RECORD SET:
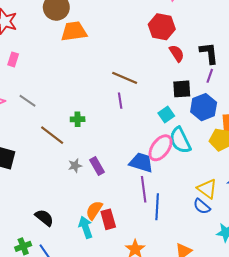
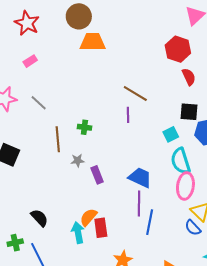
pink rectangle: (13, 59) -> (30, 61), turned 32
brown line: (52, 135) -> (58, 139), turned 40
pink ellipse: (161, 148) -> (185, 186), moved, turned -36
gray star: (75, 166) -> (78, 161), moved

* * *

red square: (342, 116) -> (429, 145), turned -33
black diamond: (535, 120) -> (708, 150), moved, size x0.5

WORK REQUEST: The entries above hold the needed span. Transcribe exactly the lines from the one with "pink rectangle: (13, 59)" to the one with "gray star: (75, 166) -> (78, 161), moved", both included.

SOLUTION TO THIS PROBLEM:
pink rectangle: (13, 59) -> (30, 61), turned 32
brown line: (52, 135) -> (58, 139), turned 40
pink ellipse: (161, 148) -> (185, 186), moved, turned -36
gray star: (75, 166) -> (78, 161), moved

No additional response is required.